* _Task details_
Pictures in the listing do not belong in the copy, which should repeat exactly the lines from the one holding "purple semicircle: (342, 367)" through the last line.

* _Entries supplied_
-- Opening Marker --
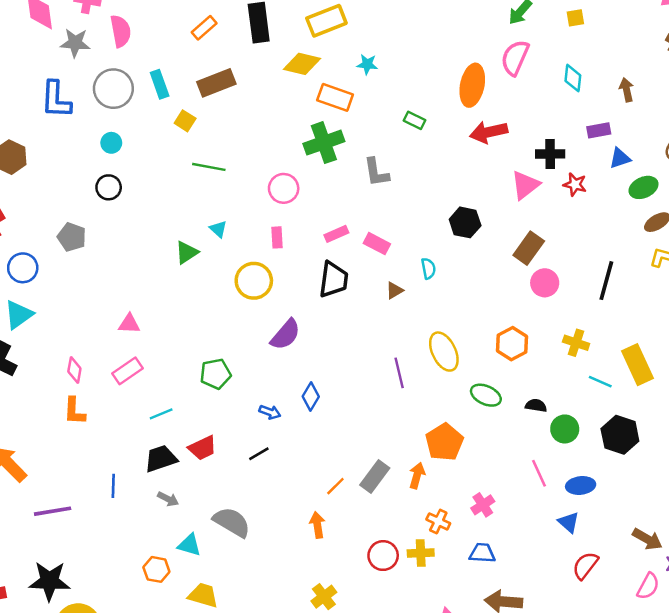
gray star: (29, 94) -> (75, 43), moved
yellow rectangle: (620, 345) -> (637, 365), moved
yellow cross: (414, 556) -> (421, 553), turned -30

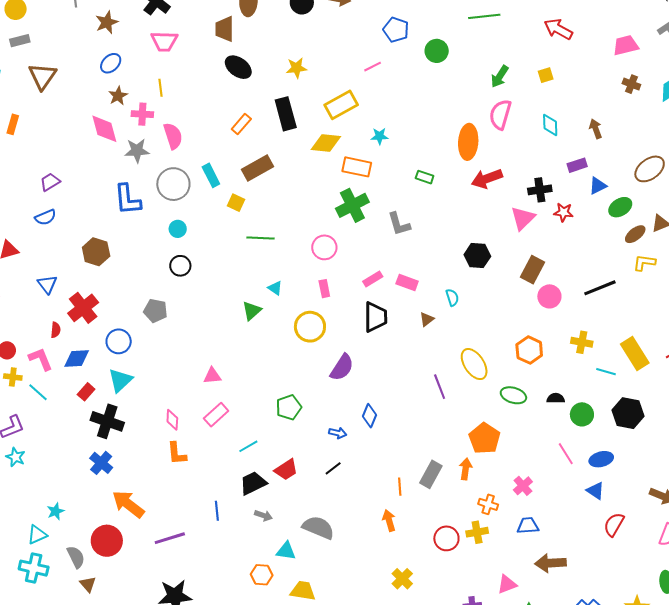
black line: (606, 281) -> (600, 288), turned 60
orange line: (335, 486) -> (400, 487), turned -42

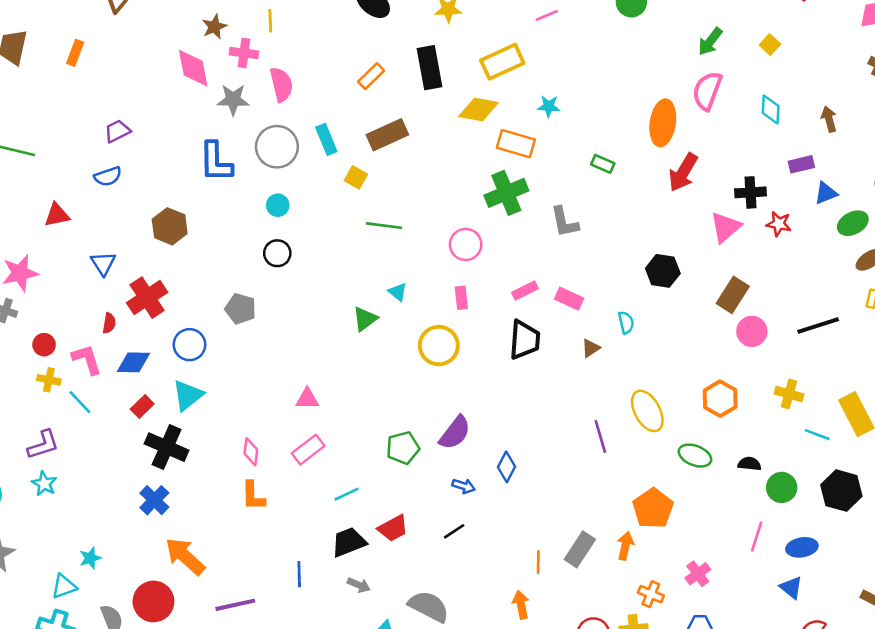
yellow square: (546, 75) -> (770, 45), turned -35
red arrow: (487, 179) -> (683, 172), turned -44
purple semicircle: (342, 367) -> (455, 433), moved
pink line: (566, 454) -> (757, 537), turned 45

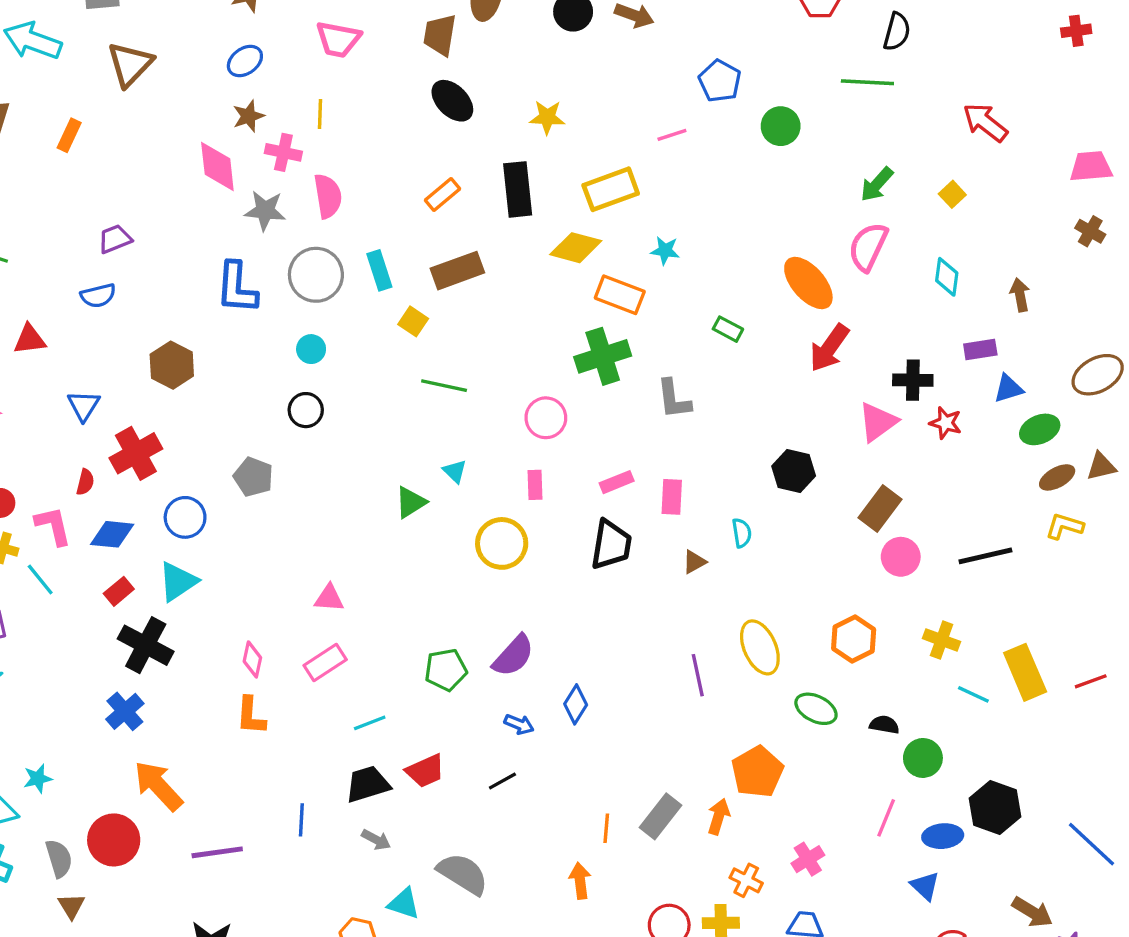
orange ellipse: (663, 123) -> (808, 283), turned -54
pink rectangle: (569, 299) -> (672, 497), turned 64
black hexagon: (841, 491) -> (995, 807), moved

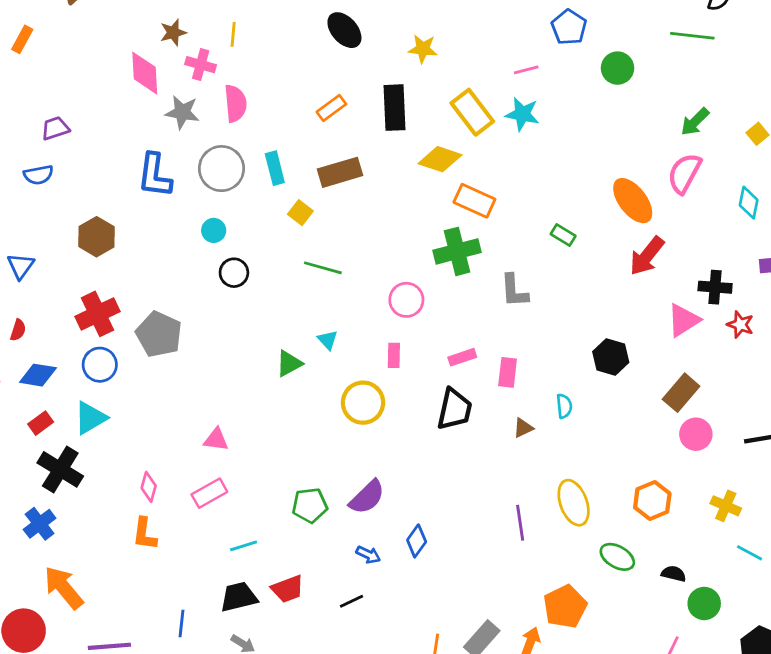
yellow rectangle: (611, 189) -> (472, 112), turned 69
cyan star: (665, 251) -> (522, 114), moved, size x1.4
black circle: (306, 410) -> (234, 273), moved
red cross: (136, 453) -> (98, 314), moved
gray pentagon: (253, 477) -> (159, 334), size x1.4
-- Closing Marker --
* _Reply_
purple semicircle: (342, 367) -> (455, 433), moved
pink line: (566, 454) -> (757, 537), turned 45

orange ellipse: (663, 123) -> (808, 283), turned -54
pink rectangle: (569, 299) -> (672, 497), turned 64
black hexagon: (841, 491) -> (995, 807), moved

yellow rectangle: (611, 189) -> (472, 112), turned 69
cyan star: (665, 251) -> (522, 114), moved, size x1.4
black circle: (306, 410) -> (234, 273), moved
red cross: (136, 453) -> (98, 314), moved
gray pentagon: (253, 477) -> (159, 334), size x1.4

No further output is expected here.